WHAT THIS TASK INVOLVES
Your output should be the lines from the one containing "lime plate H6" through the end of the listing, exact and inclusive, with no pictures.

DATASET RECORDS
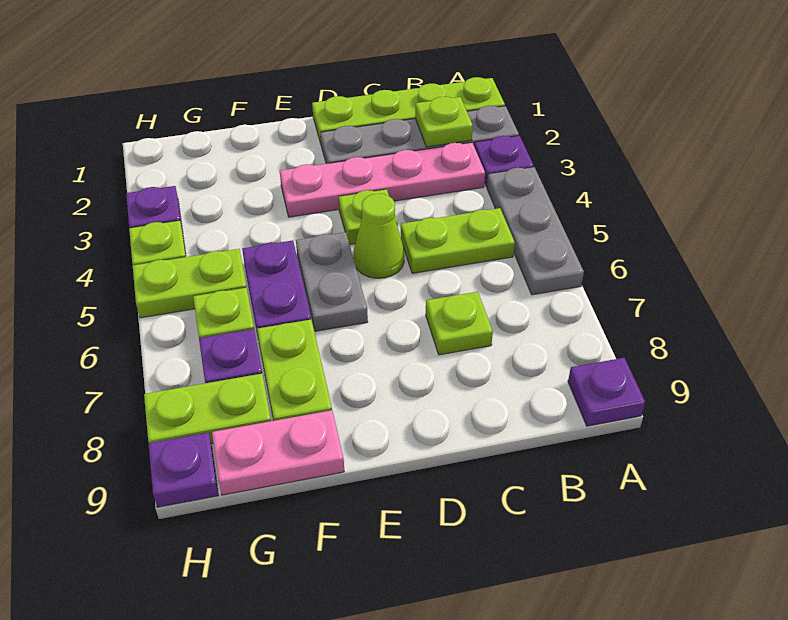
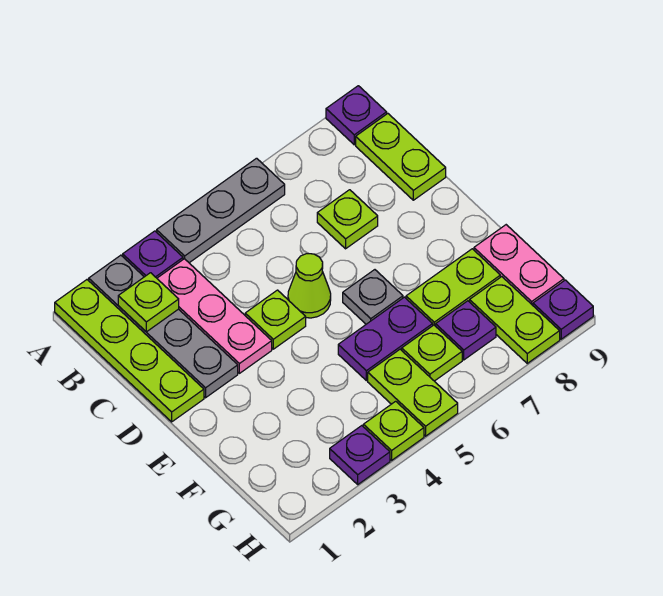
pink plate B3:E3 level 1 -> pink plate B3:D3 level 1
lime plate B5:C5 level 1 -> lime plate B9:C9 level 1
grey plate E5:E6 level 1 -> grey plate E6 level 1

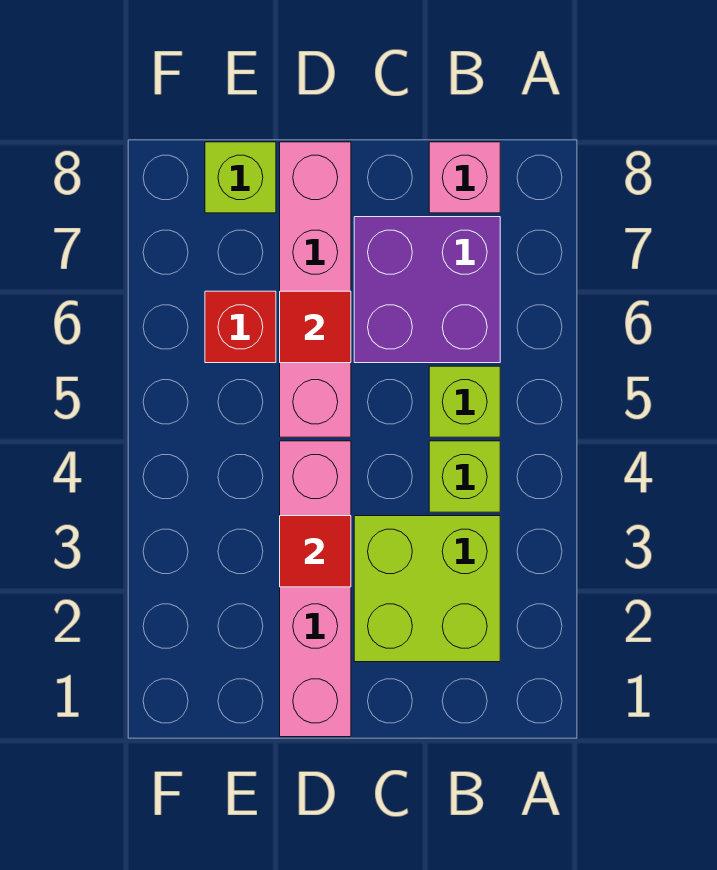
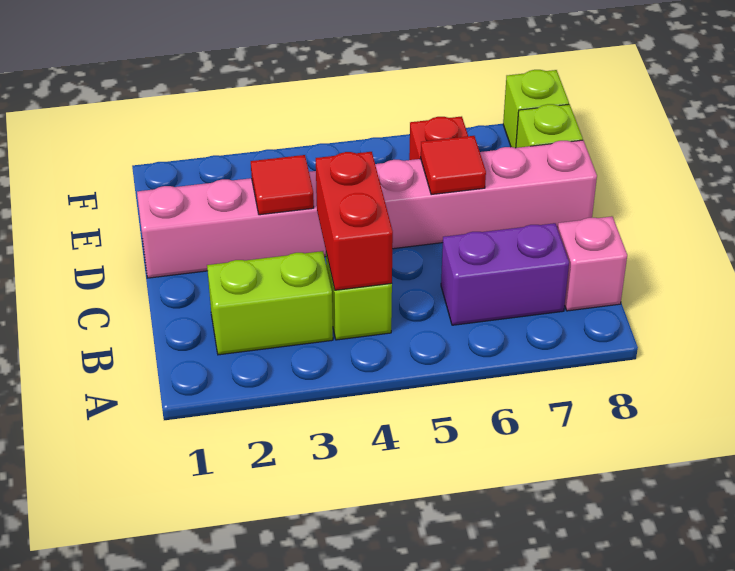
lime brick B2:C3 level 1 -> lime brick B2:B3 level 1
none -> red brick B4:C4 level 2
lime brick B5 level 1 -> lime brick F8 level 1
purple brick B6:C7 level 1 -> purple brick B6:B7 level 1

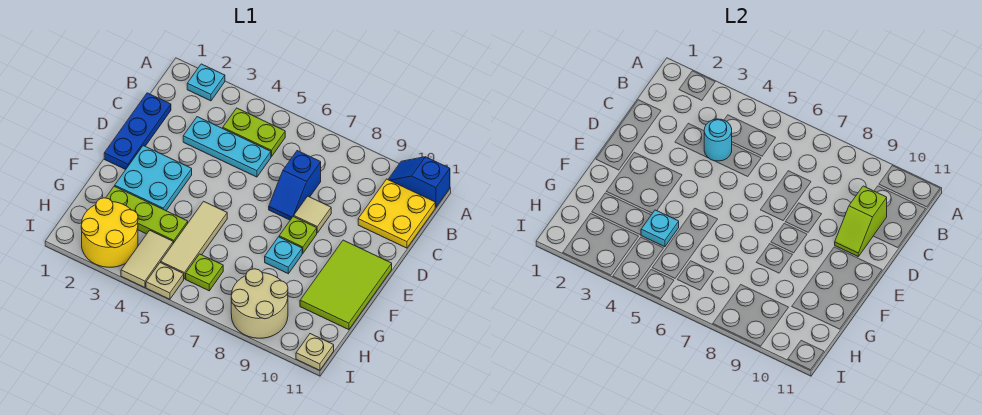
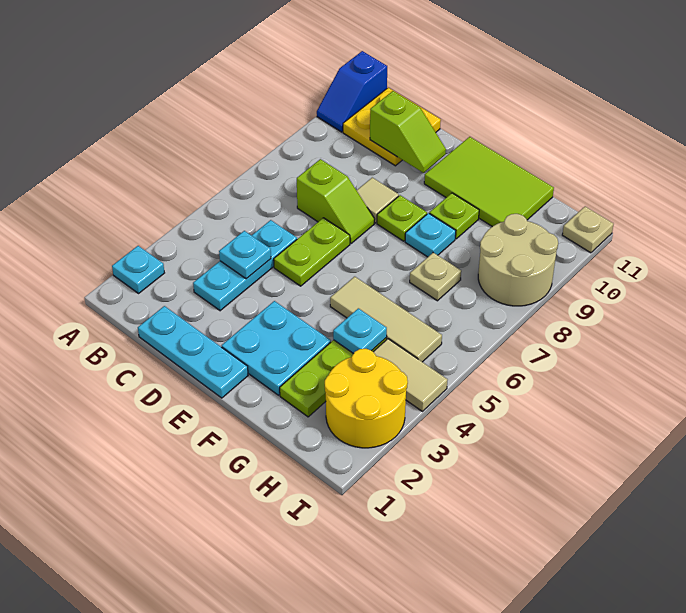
lime plate B4:B5 level 1 -> lime plate D5:D6 level 1
blue plate C1:E1 level 1 -> cyan plate C1:E1 level 1
cyan round brick C4 level 2 -> cyan plate C4 level 2
blue slope C7:D7 level 1 top C -> lime slope C7:D7 level 1 top C
lime plate H6 level 1 -> lime plate F9 level 1
tan plate I5 level 1 -> tan plate G7 level 1

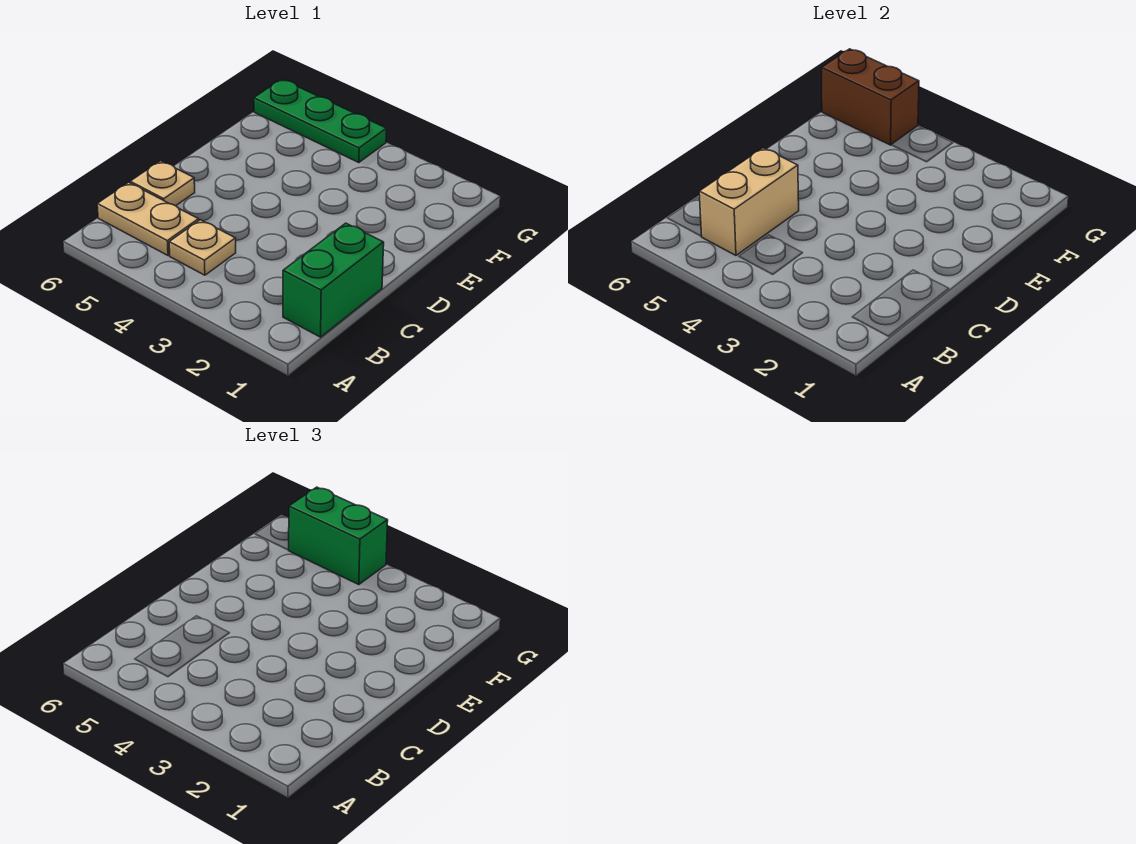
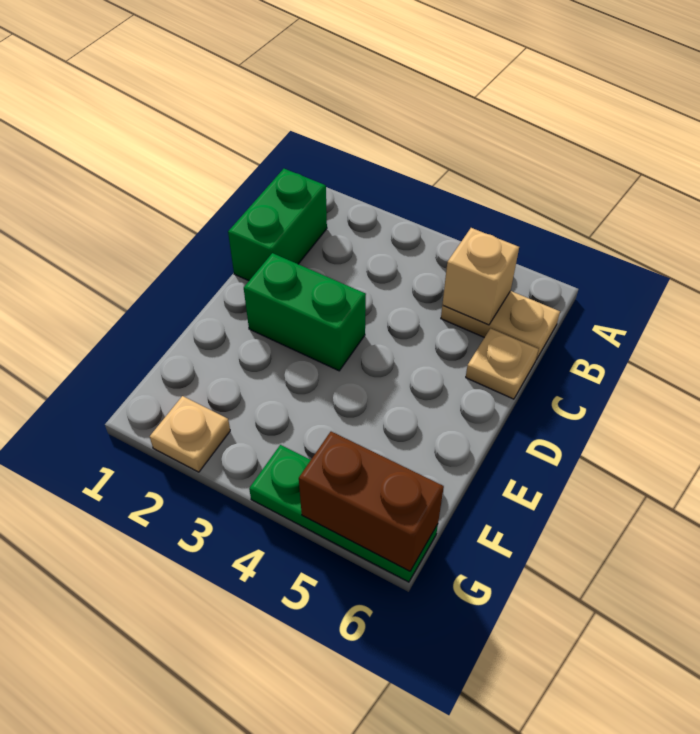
tan plate B4 level 1 -> tan plate G2 level 1
tan brick B5:C5 level 2 -> tan brick B5 level 2
green brick G4:G5 level 3 -> green brick D2:D3 level 1

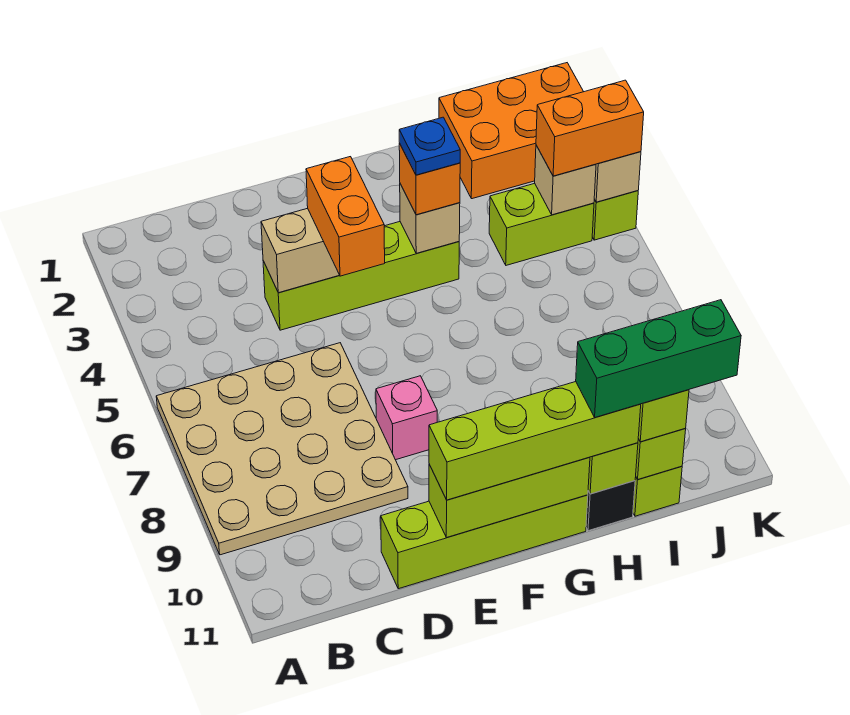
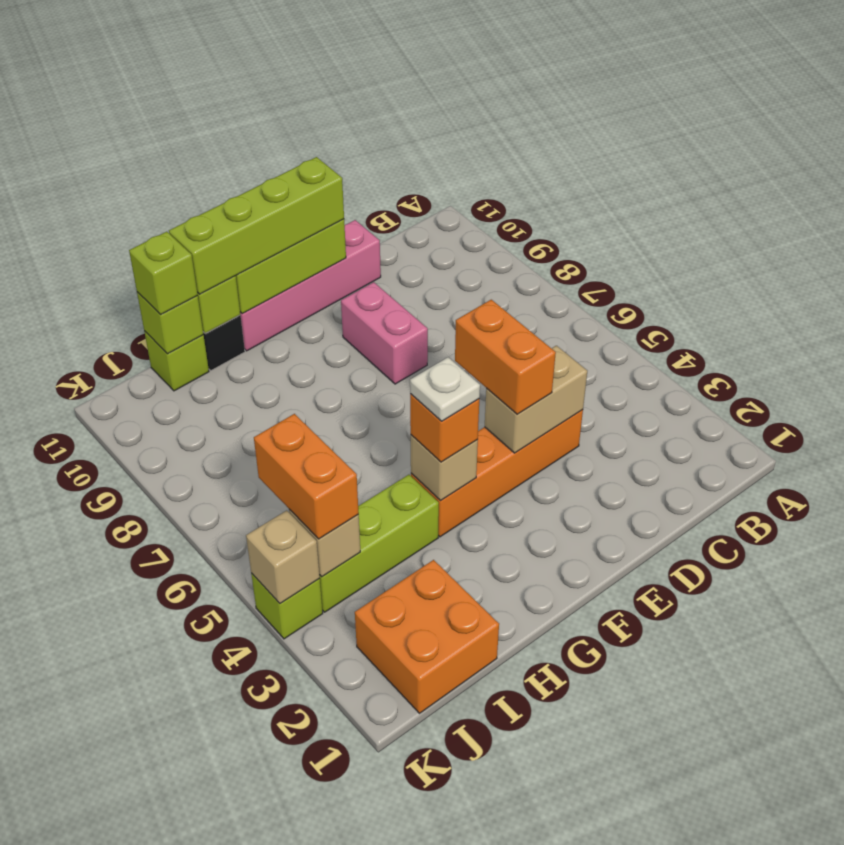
tan plate A6:D9 level 1 -> none
lime brick D4:G4 level 1 -> orange brick D4:G4 level 1
lime brick D11:G11 level 1 -> pink brick D11:G11 level 1
pink brick E8 level 1 -> pink brick E8:E9 level 1
blue plate G4 level 4 -> white plate G4 level 4
green brick H11:J11 level 4 -> none
orange brick I1:K2 level 1 -> orange brick I1:J2 level 1
lime brick I4:J4 level 1 -> lime brick H4:J4 level 1
orange brick J4:K4 level 3 -> orange brick J4:J5 level 3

ANSWER FOR THIS EXERCISE
lime plate H6 level 1 -> lime plate F9 level 1
tan plate I5 level 1 -> tan plate G7 level 1

tan plate B4 level 1 -> tan plate G2 level 1
tan brick B5:C5 level 2 -> tan brick B5 level 2
green brick G4:G5 level 3 -> green brick D2:D3 level 1

tan plate A6:D9 level 1 -> none
lime brick D4:G4 level 1 -> orange brick D4:G4 level 1
lime brick D11:G11 level 1 -> pink brick D11:G11 level 1
pink brick E8 level 1 -> pink brick E8:E9 level 1
blue plate G4 level 4 -> white plate G4 level 4
green brick H11:J11 level 4 -> none
orange brick I1:K2 level 1 -> orange brick I1:J2 level 1
lime brick I4:J4 level 1 -> lime brick H4:J4 level 1
orange brick J4:K4 level 3 -> orange brick J4:J5 level 3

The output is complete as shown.